Data in this exercise ::
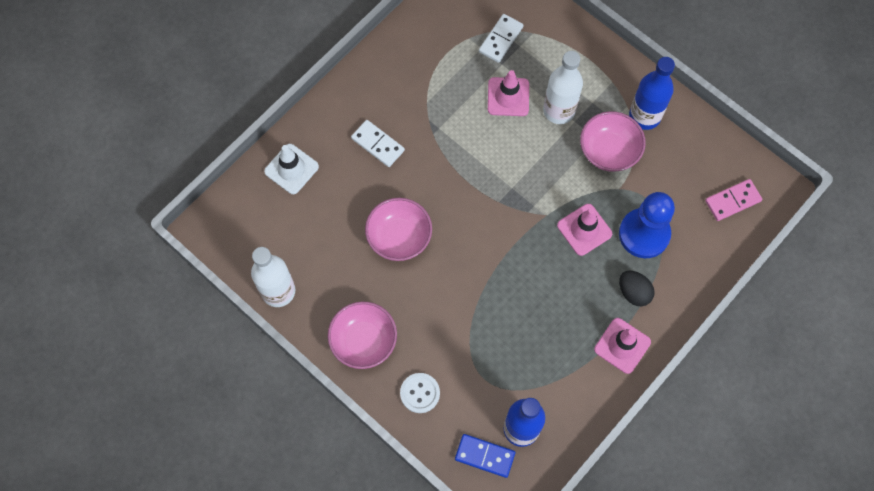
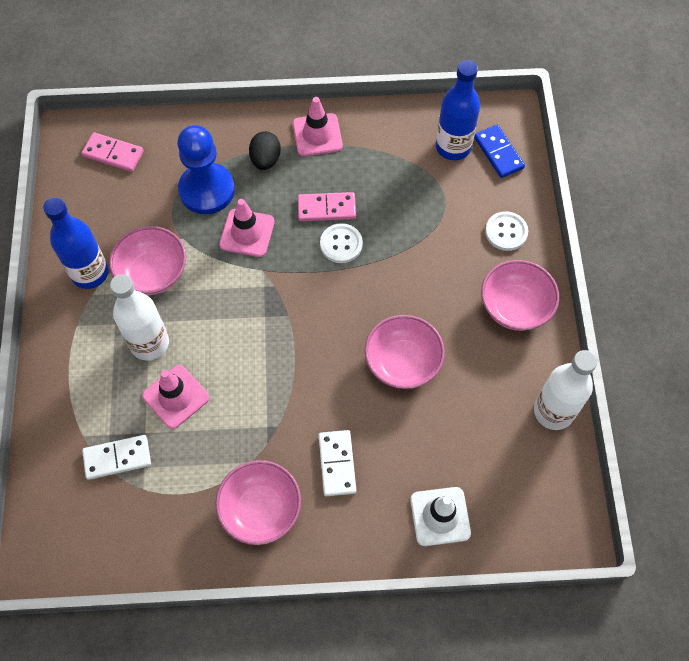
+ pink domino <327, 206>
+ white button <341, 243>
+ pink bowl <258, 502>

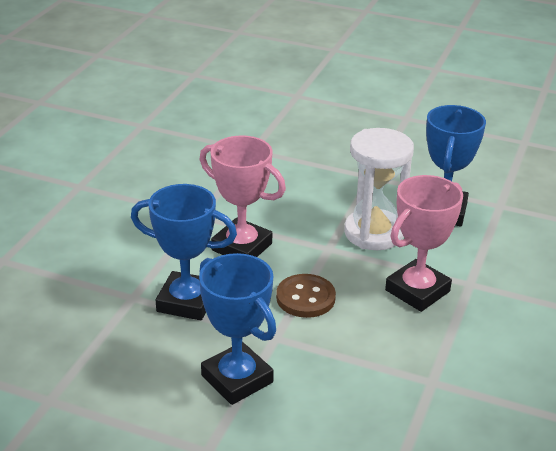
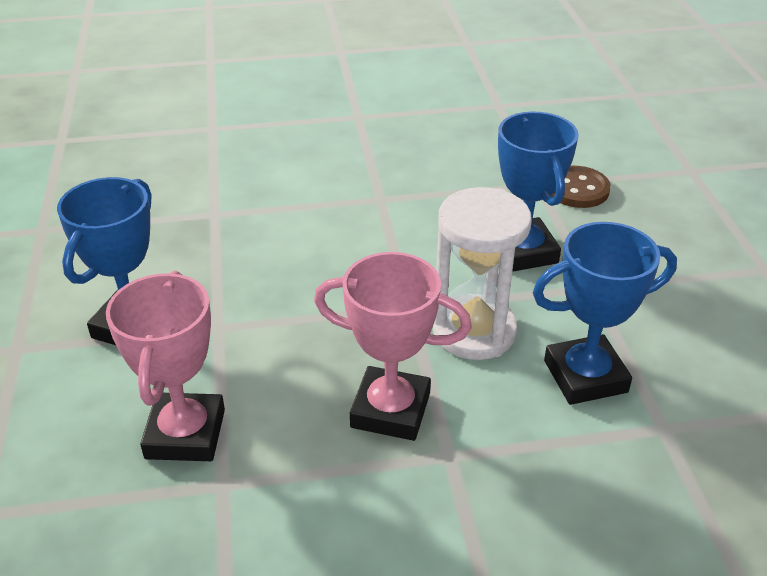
~ pink trophy <242, 196> to <165, 366>
~ blue trophy <184, 252> to <538, 192>
~ brown button <306, 296> to <581, 187>

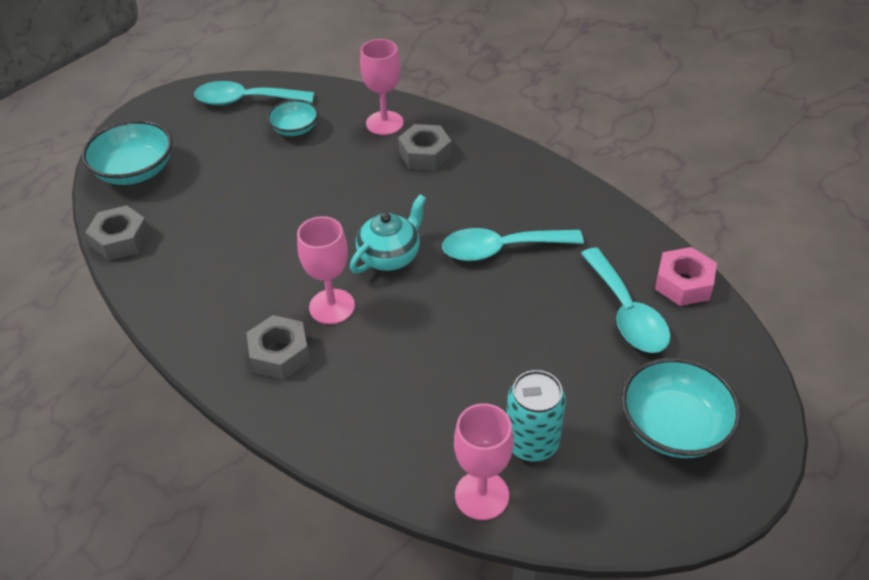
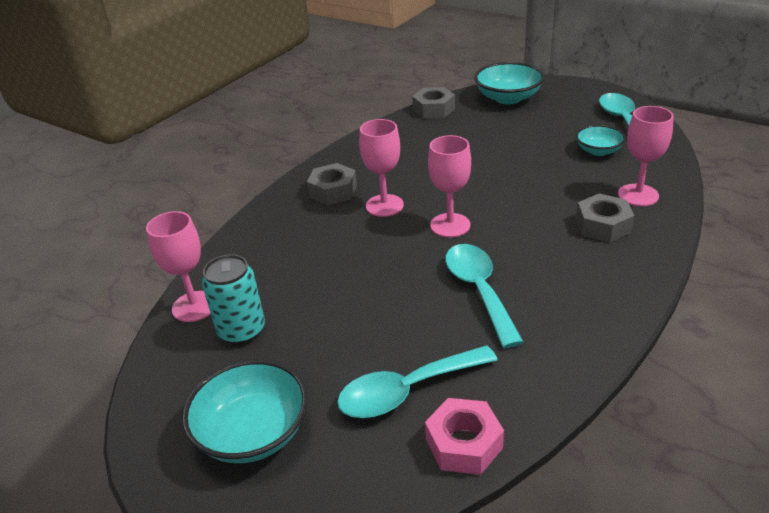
~ turquoise teapot <388, 233> to pink goblet <449, 186>

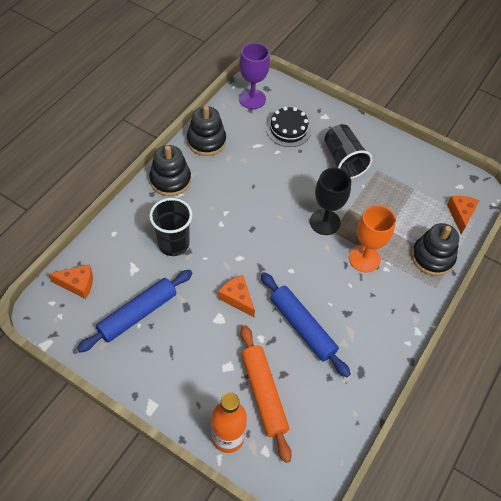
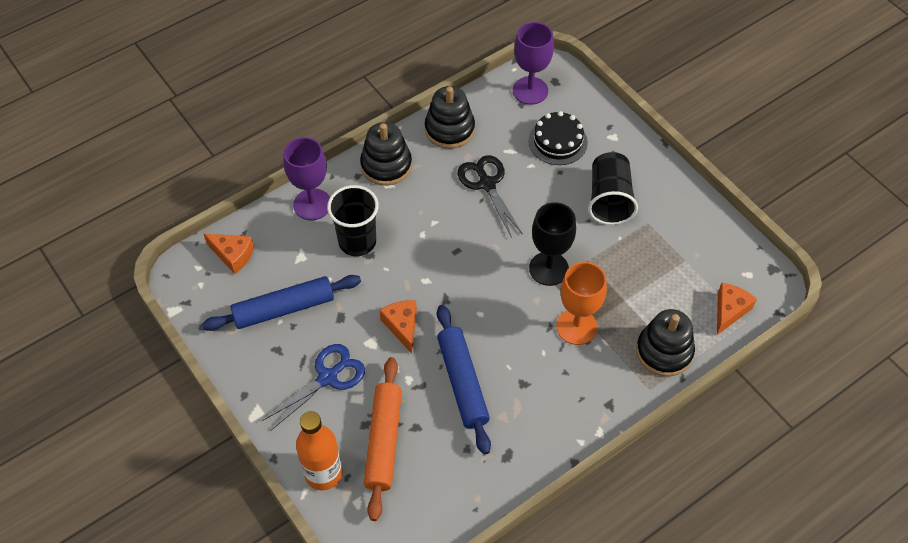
+ purple goblet <307, 178>
+ black scissors <490, 196>
+ blue scissors <313, 387>

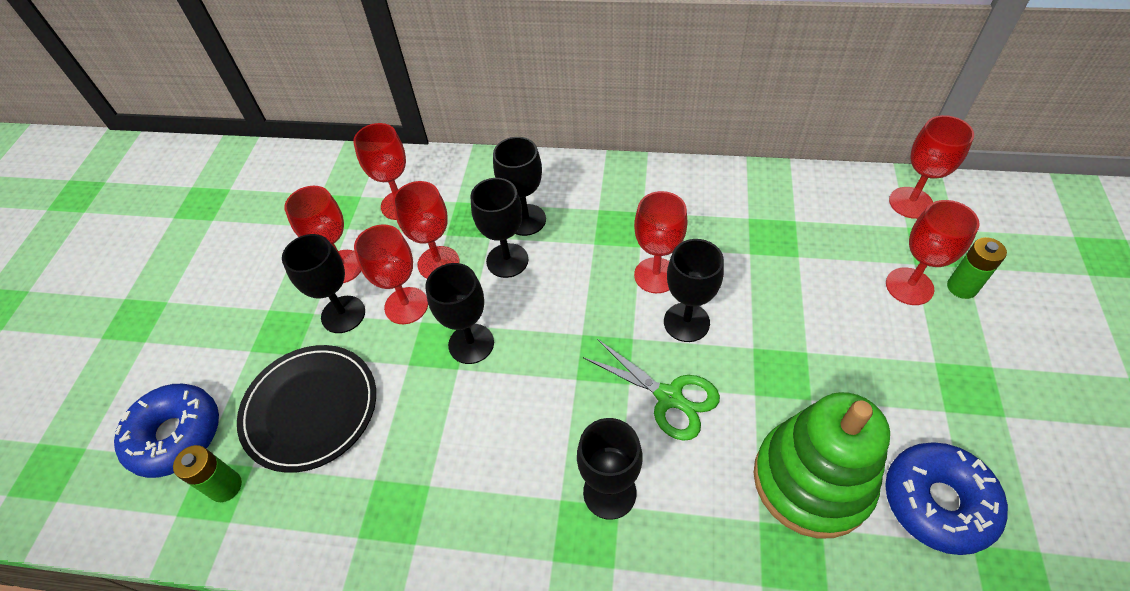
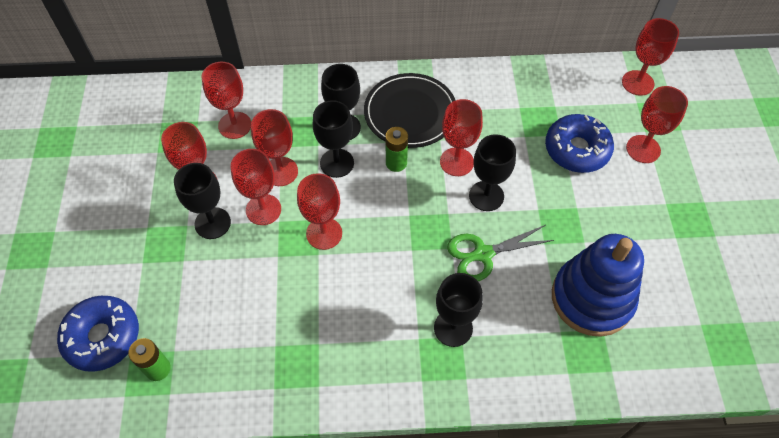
~ green battery <977, 268> to <397, 149>
~ black goblet <459, 313> to red goblet <319, 211>
~ green scissors <651, 390> = <500, 253> 135 degrees clockwise
~ black plate <306, 409> to <410, 110>
~ green stacking toy <822, 465> to blue stacking toy <598, 285>
~ blue donut <946, 499> to <579, 143>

Exercise instructions :: Set down word for word the lines from the first entry through the line with "toy <598, 285>", both included, omitting pictures.

Expected output ::
+ pink domino <327, 206>
+ white button <341, 243>
+ pink bowl <258, 502>

~ pink trophy <242, 196> to <165, 366>
~ blue trophy <184, 252> to <538, 192>
~ brown button <306, 296> to <581, 187>

~ turquoise teapot <388, 233> to pink goblet <449, 186>

+ purple goblet <307, 178>
+ black scissors <490, 196>
+ blue scissors <313, 387>

~ green battery <977, 268> to <397, 149>
~ black goblet <459, 313> to red goblet <319, 211>
~ green scissors <651, 390> = <500, 253> 135 degrees clockwise
~ black plate <306, 409> to <410, 110>
~ green stacking toy <822, 465> to blue stacking toy <598, 285>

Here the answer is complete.